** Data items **
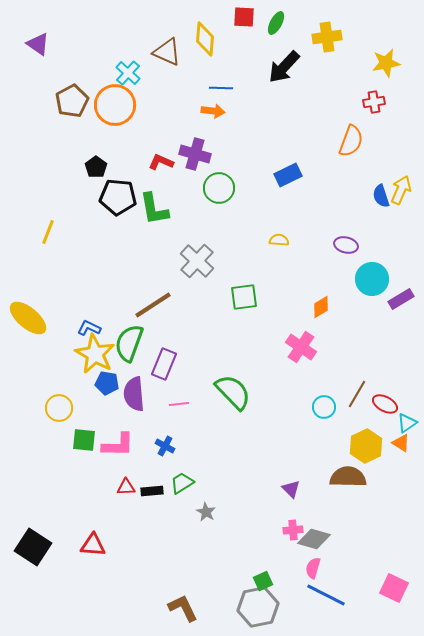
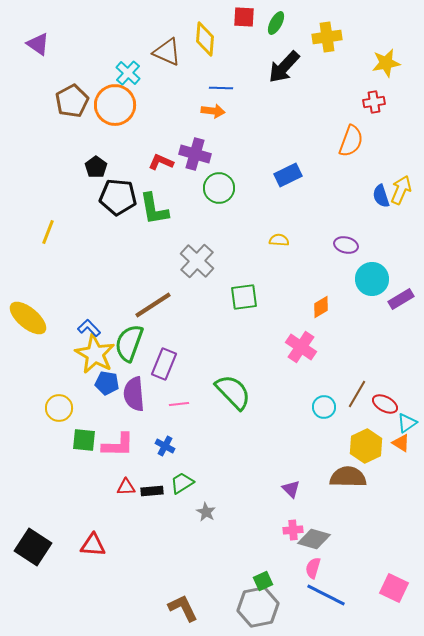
blue L-shape at (89, 328): rotated 20 degrees clockwise
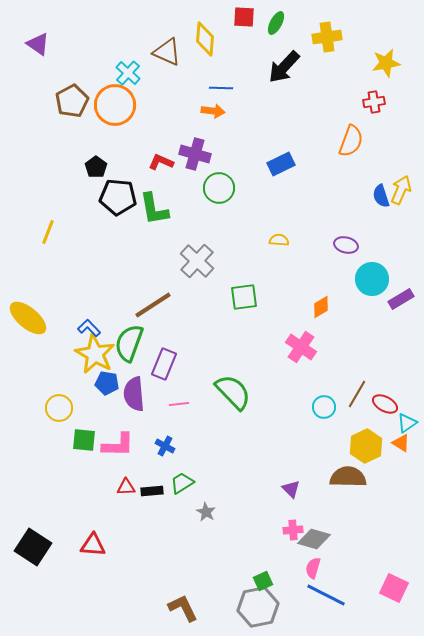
blue rectangle at (288, 175): moved 7 px left, 11 px up
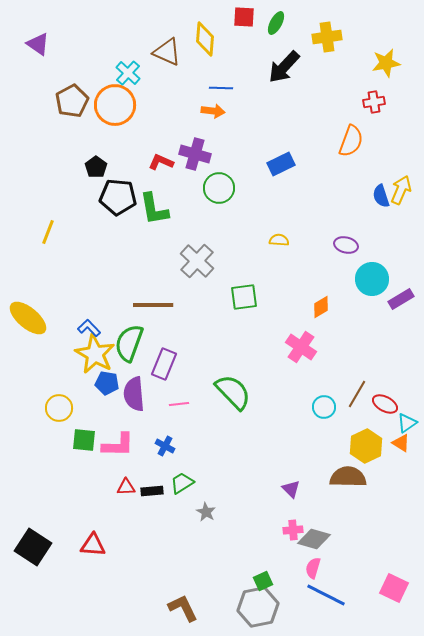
brown line at (153, 305): rotated 33 degrees clockwise
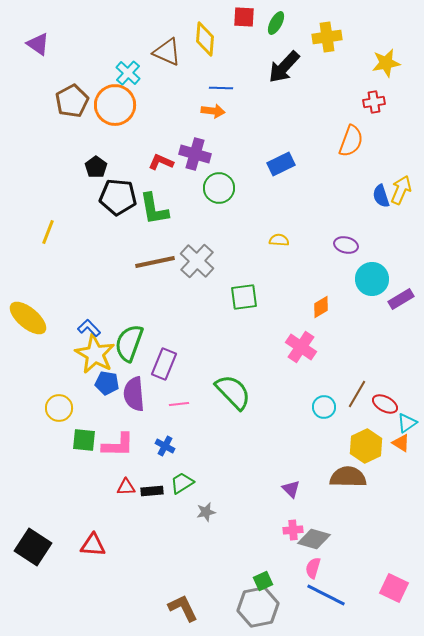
brown line at (153, 305): moved 2 px right, 43 px up; rotated 12 degrees counterclockwise
gray star at (206, 512): rotated 30 degrees clockwise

** Task description **
Give the lines above as a JSON list of strings, one string per line with blank lines skipped, covering every line. Leave the pictures out of the answer.

** Task response **
[
  "blue L-shape at (89, 328): rotated 20 degrees clockwise",
  "blue rectangle at (288, 175): moved 7 px left, 11 px up",
  "brown line at (153, 305): rotated 33 degrees clockwise",
  "brown line at (153, 305): moved 2 px right, 43 px up; rotated 12 degrees counterclockwise",
  "gray star at (206, 512): rotated 30 degrees clockwise"
]